[Extracted data entries]
------------------------------------------------
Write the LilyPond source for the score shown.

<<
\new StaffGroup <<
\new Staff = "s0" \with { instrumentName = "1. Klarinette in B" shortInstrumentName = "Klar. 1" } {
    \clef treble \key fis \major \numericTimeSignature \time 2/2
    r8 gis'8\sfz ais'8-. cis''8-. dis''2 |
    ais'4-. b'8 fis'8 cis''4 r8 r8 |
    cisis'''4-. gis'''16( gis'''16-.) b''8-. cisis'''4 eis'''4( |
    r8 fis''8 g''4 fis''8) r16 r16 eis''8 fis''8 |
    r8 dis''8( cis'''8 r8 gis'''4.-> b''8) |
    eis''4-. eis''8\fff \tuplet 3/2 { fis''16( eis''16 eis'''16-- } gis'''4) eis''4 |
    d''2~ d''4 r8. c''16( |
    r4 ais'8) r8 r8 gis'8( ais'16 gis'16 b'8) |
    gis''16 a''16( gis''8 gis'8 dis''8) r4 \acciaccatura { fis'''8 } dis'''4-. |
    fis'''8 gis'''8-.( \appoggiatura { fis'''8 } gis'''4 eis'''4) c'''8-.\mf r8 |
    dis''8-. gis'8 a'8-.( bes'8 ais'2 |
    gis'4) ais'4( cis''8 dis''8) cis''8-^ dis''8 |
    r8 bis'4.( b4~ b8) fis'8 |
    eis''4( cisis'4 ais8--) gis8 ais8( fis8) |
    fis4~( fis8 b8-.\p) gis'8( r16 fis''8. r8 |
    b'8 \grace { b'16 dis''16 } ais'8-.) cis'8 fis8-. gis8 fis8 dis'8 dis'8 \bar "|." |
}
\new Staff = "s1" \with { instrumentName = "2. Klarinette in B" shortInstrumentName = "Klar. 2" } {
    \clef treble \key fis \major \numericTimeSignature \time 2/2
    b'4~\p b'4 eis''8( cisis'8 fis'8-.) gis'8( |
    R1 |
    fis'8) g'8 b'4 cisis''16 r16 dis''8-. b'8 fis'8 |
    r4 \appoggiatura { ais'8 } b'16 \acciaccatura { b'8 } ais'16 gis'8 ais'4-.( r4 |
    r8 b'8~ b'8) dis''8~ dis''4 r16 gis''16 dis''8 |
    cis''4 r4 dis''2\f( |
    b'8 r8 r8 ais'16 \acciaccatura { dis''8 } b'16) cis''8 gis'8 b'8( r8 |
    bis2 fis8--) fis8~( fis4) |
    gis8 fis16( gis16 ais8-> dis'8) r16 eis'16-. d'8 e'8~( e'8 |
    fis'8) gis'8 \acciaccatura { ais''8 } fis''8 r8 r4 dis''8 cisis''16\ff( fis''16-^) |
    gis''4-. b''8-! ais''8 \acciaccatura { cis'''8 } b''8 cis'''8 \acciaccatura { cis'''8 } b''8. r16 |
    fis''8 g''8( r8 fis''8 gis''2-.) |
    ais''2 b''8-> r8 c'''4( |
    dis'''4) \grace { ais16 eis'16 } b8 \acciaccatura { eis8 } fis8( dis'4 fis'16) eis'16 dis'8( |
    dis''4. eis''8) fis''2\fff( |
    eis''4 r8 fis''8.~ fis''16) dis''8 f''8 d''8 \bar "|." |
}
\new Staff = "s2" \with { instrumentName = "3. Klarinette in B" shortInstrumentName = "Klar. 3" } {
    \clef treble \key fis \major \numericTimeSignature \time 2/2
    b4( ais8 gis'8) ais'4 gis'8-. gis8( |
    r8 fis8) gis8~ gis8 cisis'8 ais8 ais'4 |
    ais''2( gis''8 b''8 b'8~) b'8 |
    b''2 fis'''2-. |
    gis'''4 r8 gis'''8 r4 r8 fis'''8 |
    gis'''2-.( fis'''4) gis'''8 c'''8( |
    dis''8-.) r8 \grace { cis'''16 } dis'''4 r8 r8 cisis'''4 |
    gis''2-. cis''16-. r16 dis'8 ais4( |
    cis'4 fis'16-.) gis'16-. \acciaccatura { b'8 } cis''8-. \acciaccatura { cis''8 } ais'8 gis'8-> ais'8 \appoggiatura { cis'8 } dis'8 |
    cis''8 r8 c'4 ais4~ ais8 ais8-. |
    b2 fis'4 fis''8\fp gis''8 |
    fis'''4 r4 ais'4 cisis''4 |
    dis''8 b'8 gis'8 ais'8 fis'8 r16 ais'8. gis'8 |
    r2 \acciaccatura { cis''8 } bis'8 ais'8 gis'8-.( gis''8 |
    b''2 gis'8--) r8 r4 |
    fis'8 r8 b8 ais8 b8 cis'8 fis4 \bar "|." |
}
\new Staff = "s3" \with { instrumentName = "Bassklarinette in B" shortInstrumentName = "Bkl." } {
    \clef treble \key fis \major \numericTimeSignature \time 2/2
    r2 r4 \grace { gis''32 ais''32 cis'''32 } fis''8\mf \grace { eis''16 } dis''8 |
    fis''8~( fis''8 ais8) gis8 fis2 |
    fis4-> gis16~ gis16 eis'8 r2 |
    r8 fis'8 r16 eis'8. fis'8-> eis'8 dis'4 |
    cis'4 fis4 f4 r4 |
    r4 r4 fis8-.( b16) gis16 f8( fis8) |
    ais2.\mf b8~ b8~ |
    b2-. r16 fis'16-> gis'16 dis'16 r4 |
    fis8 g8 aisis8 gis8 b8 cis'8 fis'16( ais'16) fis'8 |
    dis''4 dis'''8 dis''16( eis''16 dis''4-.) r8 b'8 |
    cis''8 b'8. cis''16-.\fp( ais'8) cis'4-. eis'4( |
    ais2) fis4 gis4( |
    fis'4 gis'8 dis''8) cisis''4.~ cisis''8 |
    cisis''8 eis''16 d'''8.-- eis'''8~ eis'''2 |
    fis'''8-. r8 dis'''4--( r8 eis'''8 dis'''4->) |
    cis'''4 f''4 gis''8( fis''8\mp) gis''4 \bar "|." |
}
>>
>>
------------------------------------------------
(DIRECTIONS FOR THIS TASK) Find every line in the data above that contains the string "grace", and copy each of those lines in full.

(ANSWER TO THE PROBLEM)
    b'8 \grace { b'16 dis''16 } ais'8-.) cis'8 fis8-. gis8 fis8 dis'8 dis'8 \bar "|." |
    dis'''4) \grace { ais16 eis'16 } b8 \acciaccatura { eis8 } fis8( dis'4 fis'16) eis'16 dis'8( |
    dis''8-.) r8 \grace { cis'''16 } dis'''4 r8 r8 cisis'''4 |
    r2 r4 \grace { gis''32 ais''32 cis'''32 } fis''8\mf \grace { eis''16 } dis''8 |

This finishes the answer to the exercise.